— begin Data rows —
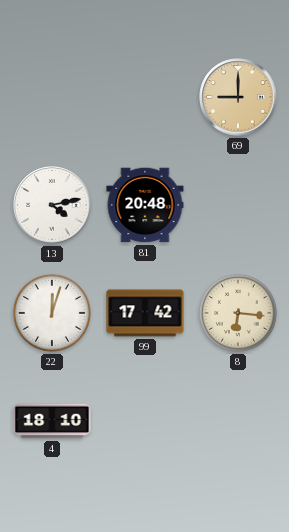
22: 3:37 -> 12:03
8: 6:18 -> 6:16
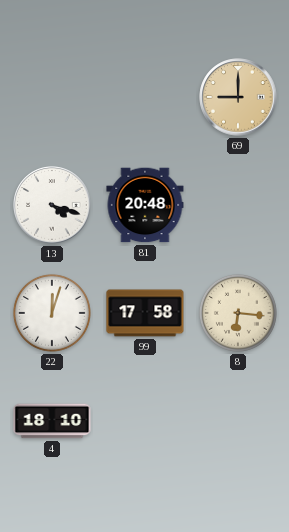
13: 4:13 -> 4:18
99: 17:42 -> 17:58
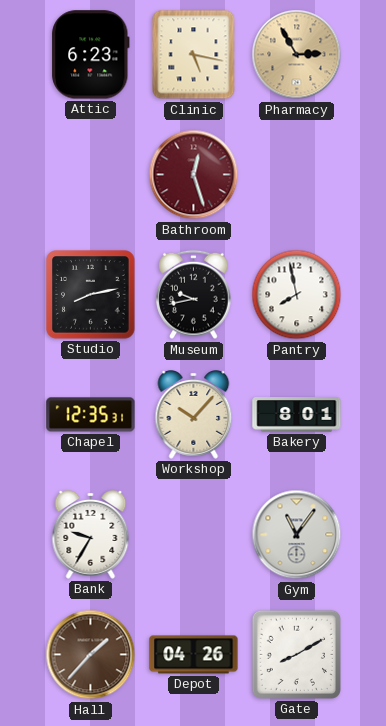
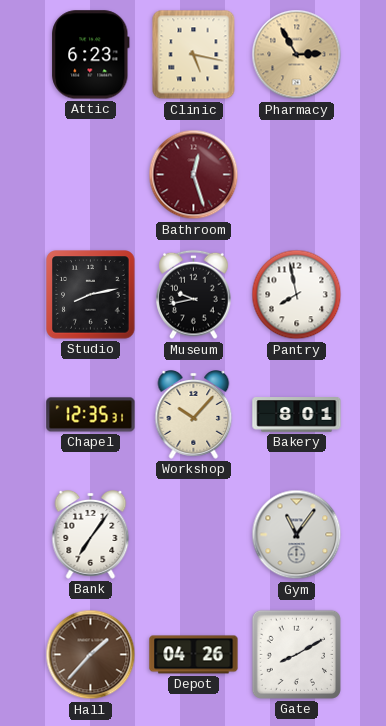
Bank: 9:35 -> 7:06
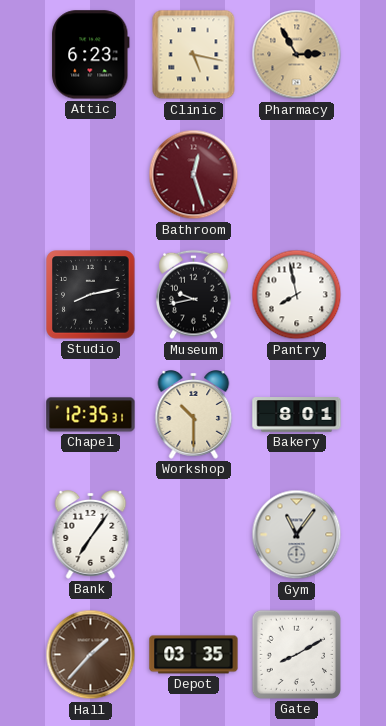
Workshop: 10:07 -> 10:30
Depot: 04:26 -> 03:35
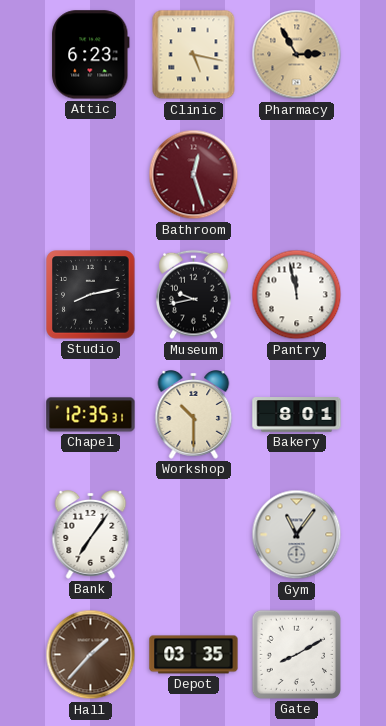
Pantry: 7:58 -> 11:58
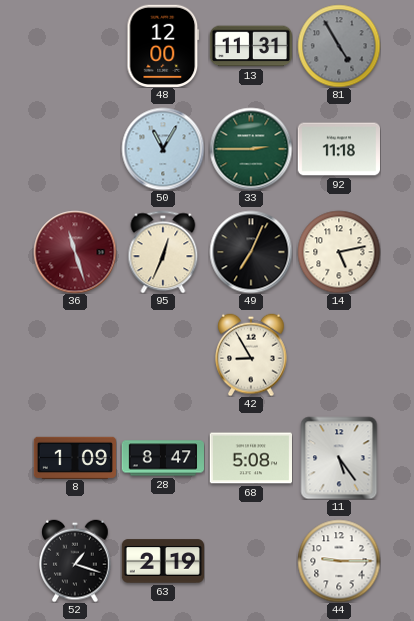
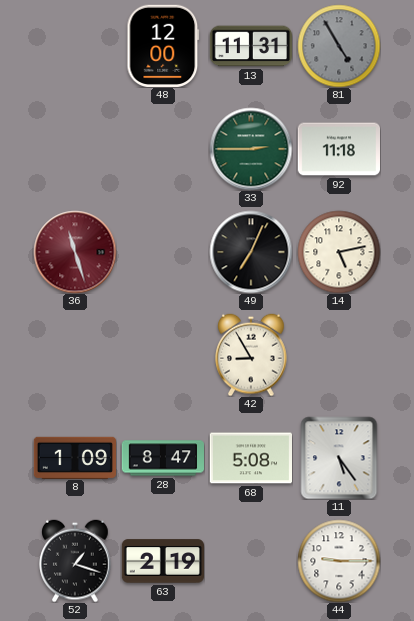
50: 11:05 -> none
95: 12:34 -> none
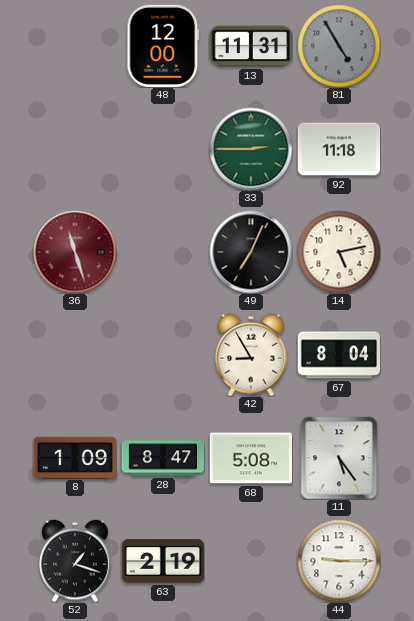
67: none -> 8:04
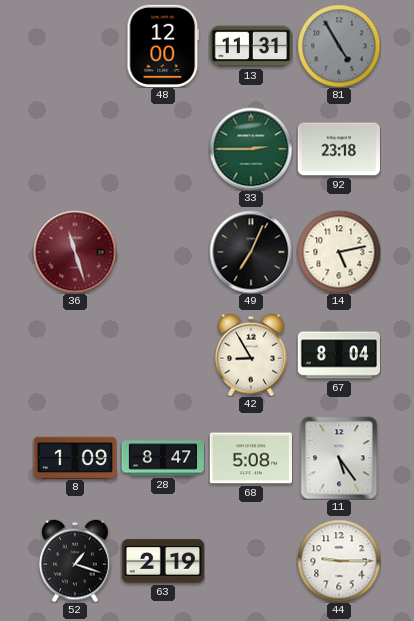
92: 11:18 -> 23:18
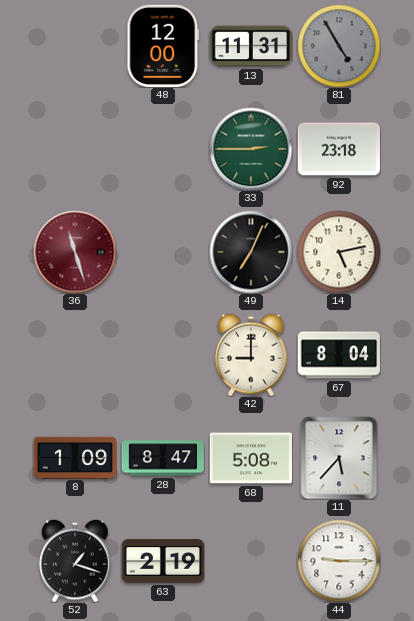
42: 8:55 -> 9:00
11: 5:24 -> 5:37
— end Data rows —
Instructions to follow: Lay out the lines from the records above as a numbered list, skipping any blank lines. Leave the pictures out of your answer.

Written response:
1. 22: 3:37 -> 12:03
2. 8: 6:18 -> 6:16
3. 13: 4:13 -> 4:18
4. 99: 17:42 -> 17:58
5. Bank: 9:35 -> 7:06
6. Workshop: 10:07 -> 10:30
7. Depot: 04:26 -> 03:35
8. Pantry: 7:58 -> 11:58
9. 50: 11:05 -> none
10. 95: 12:34 -> none
11. 67: none -> 8:04
12. 92: 11:18 -> 23:18
13. 42: 8:55 -> 9:00
14. 11: 5:24 -> 5:37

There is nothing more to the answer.